BEGIN Data under study

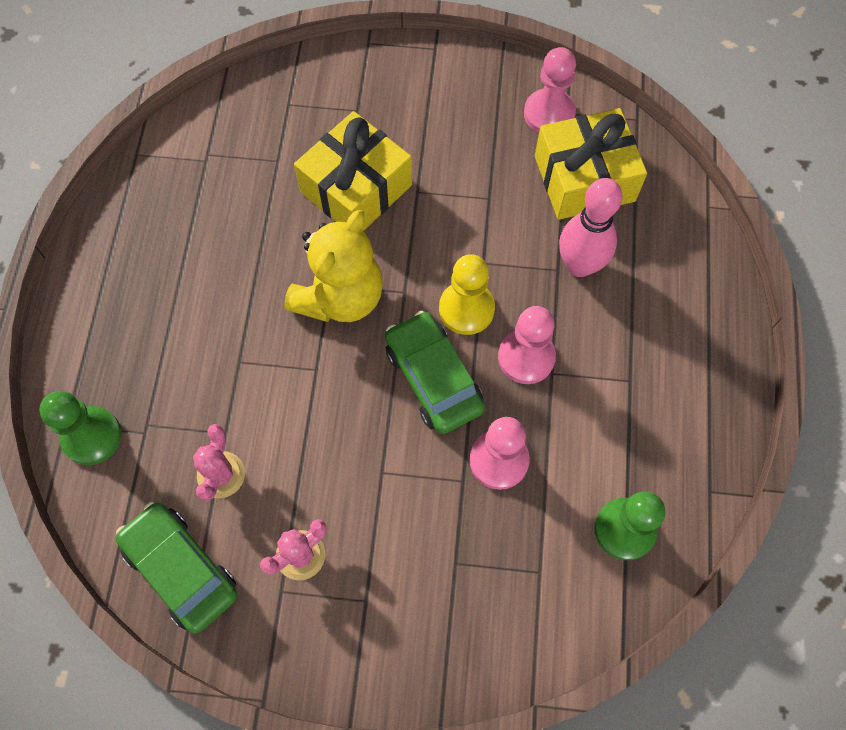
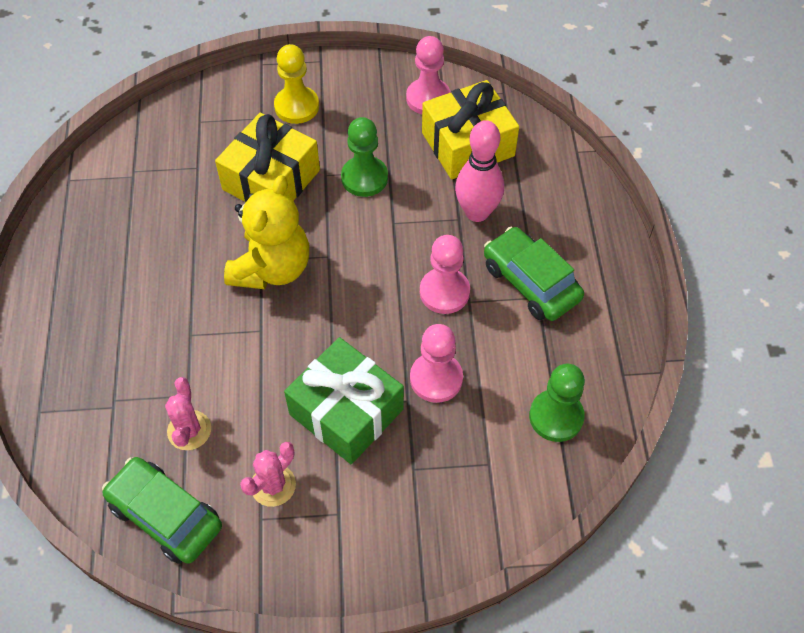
camera: 10 degrees left, 10 degrees down
green pawn [39,391,122,465] -> green pawn moved to [341,117,388,197]
green car [385,311,485,434] -> green car moved to [484,227,584,321]
yellow pawn [439,254,495,335] -> yellow pawn moved to [274,44,319,124]
none -> green gift [284,337,404,464]

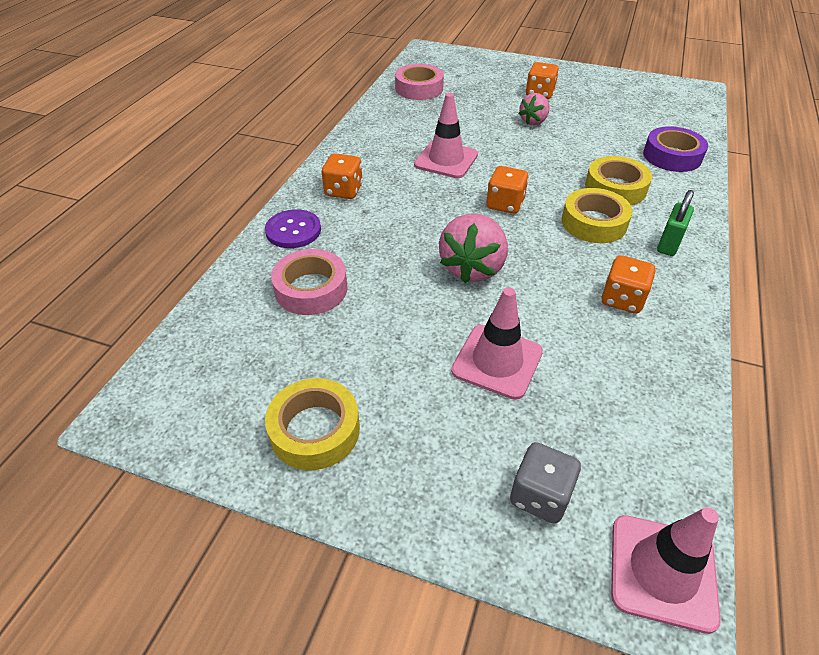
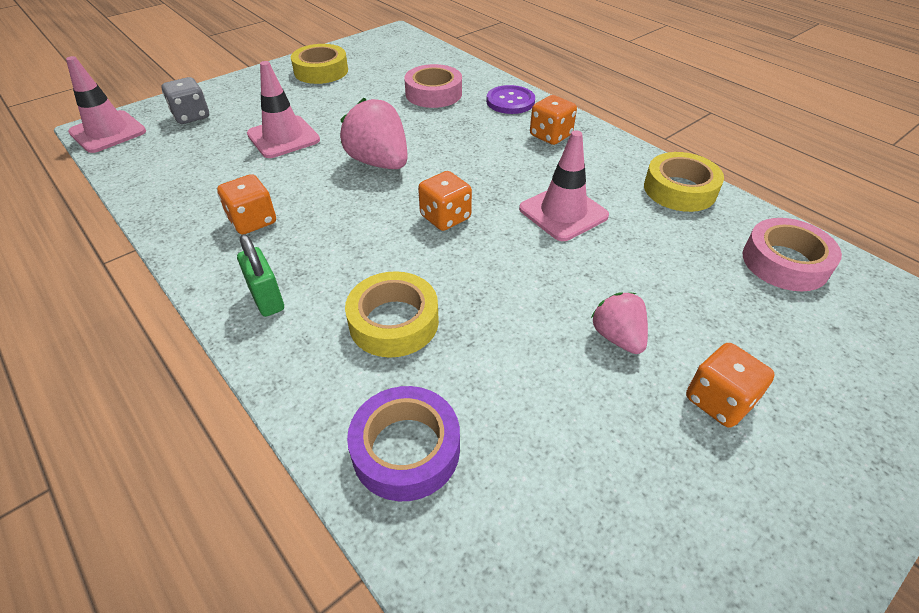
camera: 120 degrees right, 0 degrees up
yellow tape [562,188,633,243] -> yellow tape moved to [644,152,724,212]

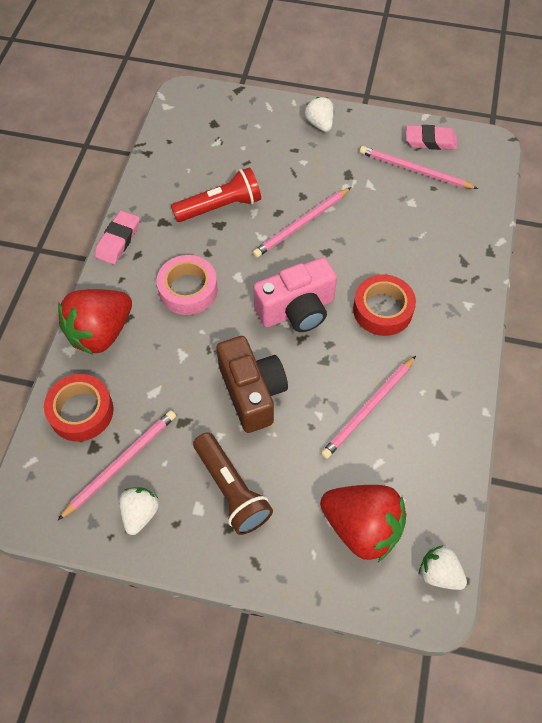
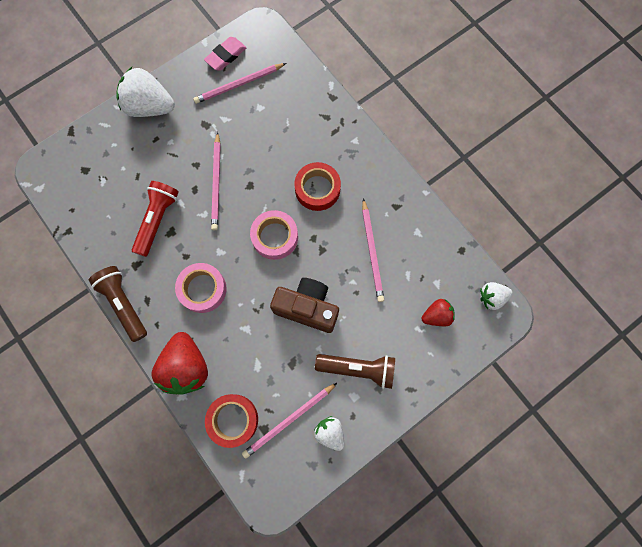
camera: 50 degrees left, 15 degrees up
pink pencil [58,410,176,520] -> pink pencil turned 120 degrees counterclockwise [242,383,337,459]
pink eraser [95,210,140,264] -> brown flashlight [89,266,147,342]
pink camera [254,257,337,332] -> pink tape [250,210,298,260]
white strawberry [304,97,334,132] -> white strawberry [116,67,175,117], size x1.83
red strawberry [320,485,406,562] -> red strawberry [422,299,455,326], size x0.55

END Data under study

Work through the entries above and report the number of lines that include "pink", with nothing else.

__Output below__.
3